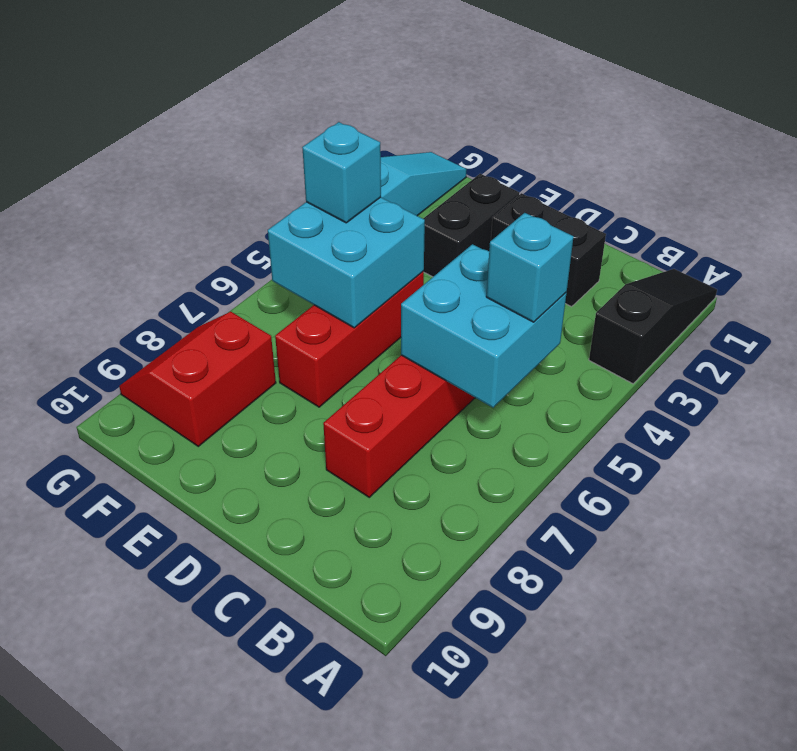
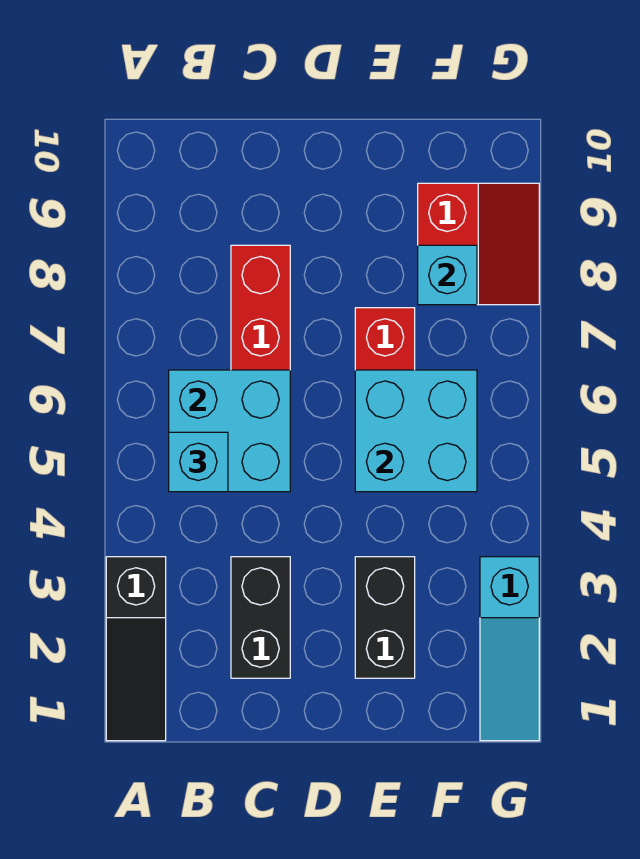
black brick C2:D2 level 1 -> black brick C2:C3 level 1
cyan brick F5 level 3 -> cyan brick F8 level 2

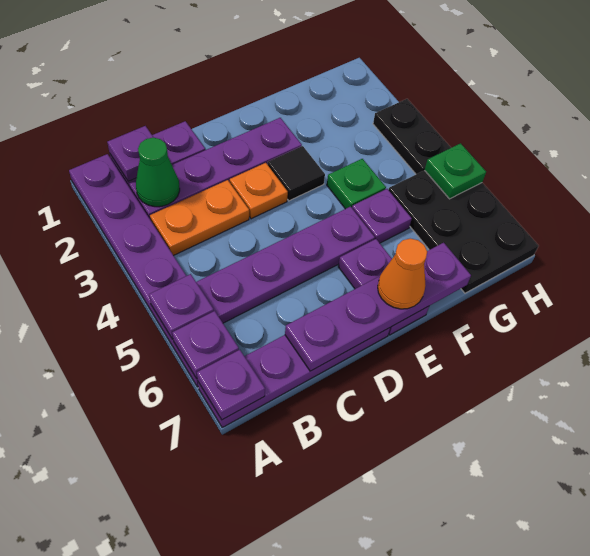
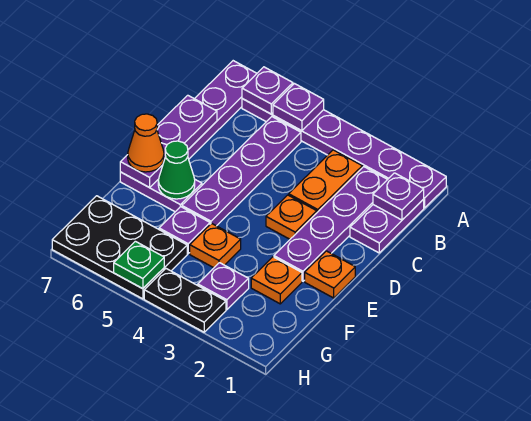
purple plate A7 level 2 -> purple plate G3 level 1
green cone B2 level 2 -> green cone E6 level 2
purple plate C7:F7 level 2 -> purple plate C7:E7 level 2
none -> orange plate E1 level 1
black tile E3 level 1 -> none
none -> orange plate F2 level 1
green plate F4 level 1 -> orange plate F4 level 1

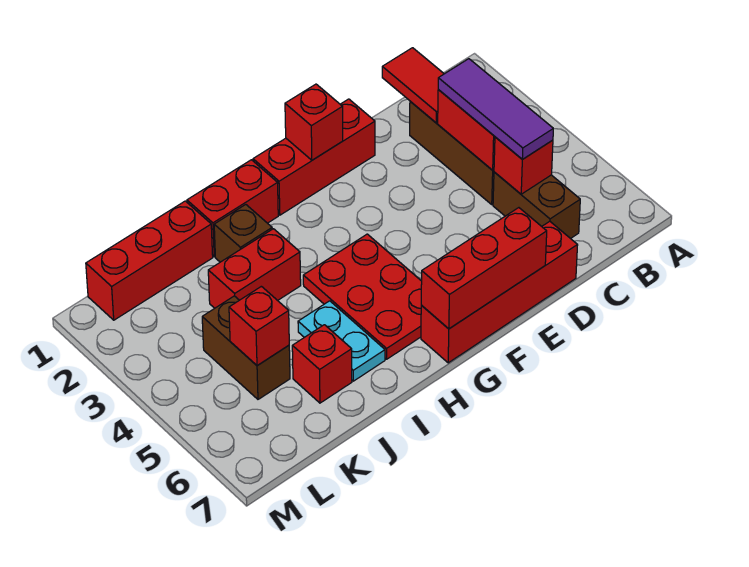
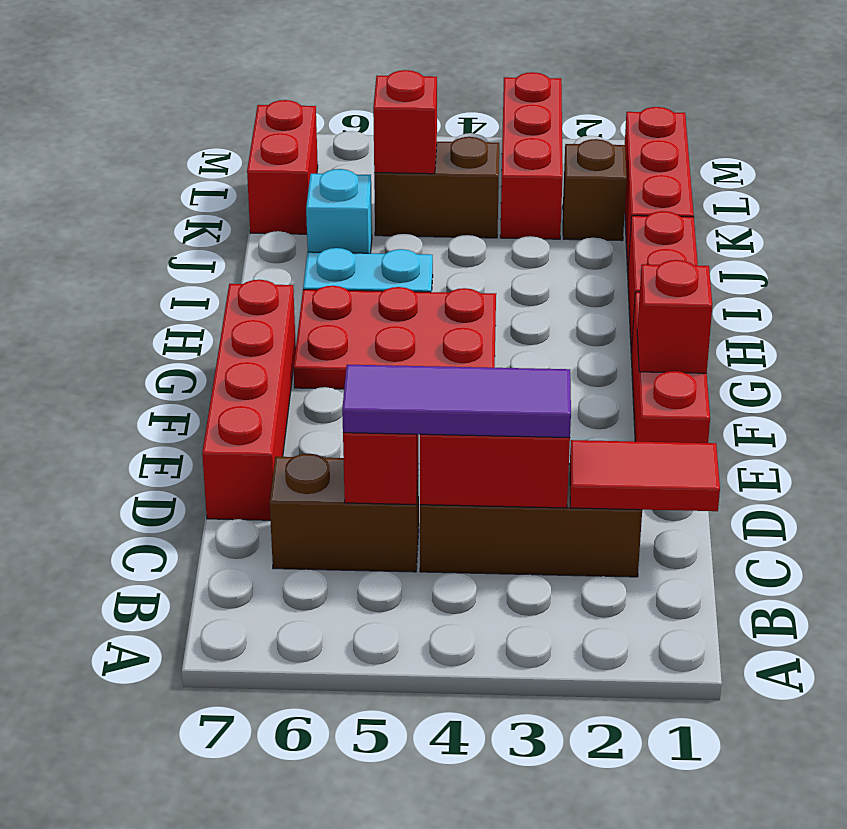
red brick E7:G7 level 2 -> red brick K3:M3 level 1
brown brick I2 level 1 -> brown brick K2 level 1
red brick I3:J3 level 1 -> red brick K7:L7 level 1
red brick J6 level 1 -> cyan brick J6 level 1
****
# [Exercise aim]
Send back exactly the lines of the listing above, beginning at the line containing "red brick I3:J3" and ending with the last. Add nothing.

# [Problem solution]
red brick I3:J3 level 1 -> red brick K7:L7 level 1
red brick J6 level 1 -> cyan brick J6 level 1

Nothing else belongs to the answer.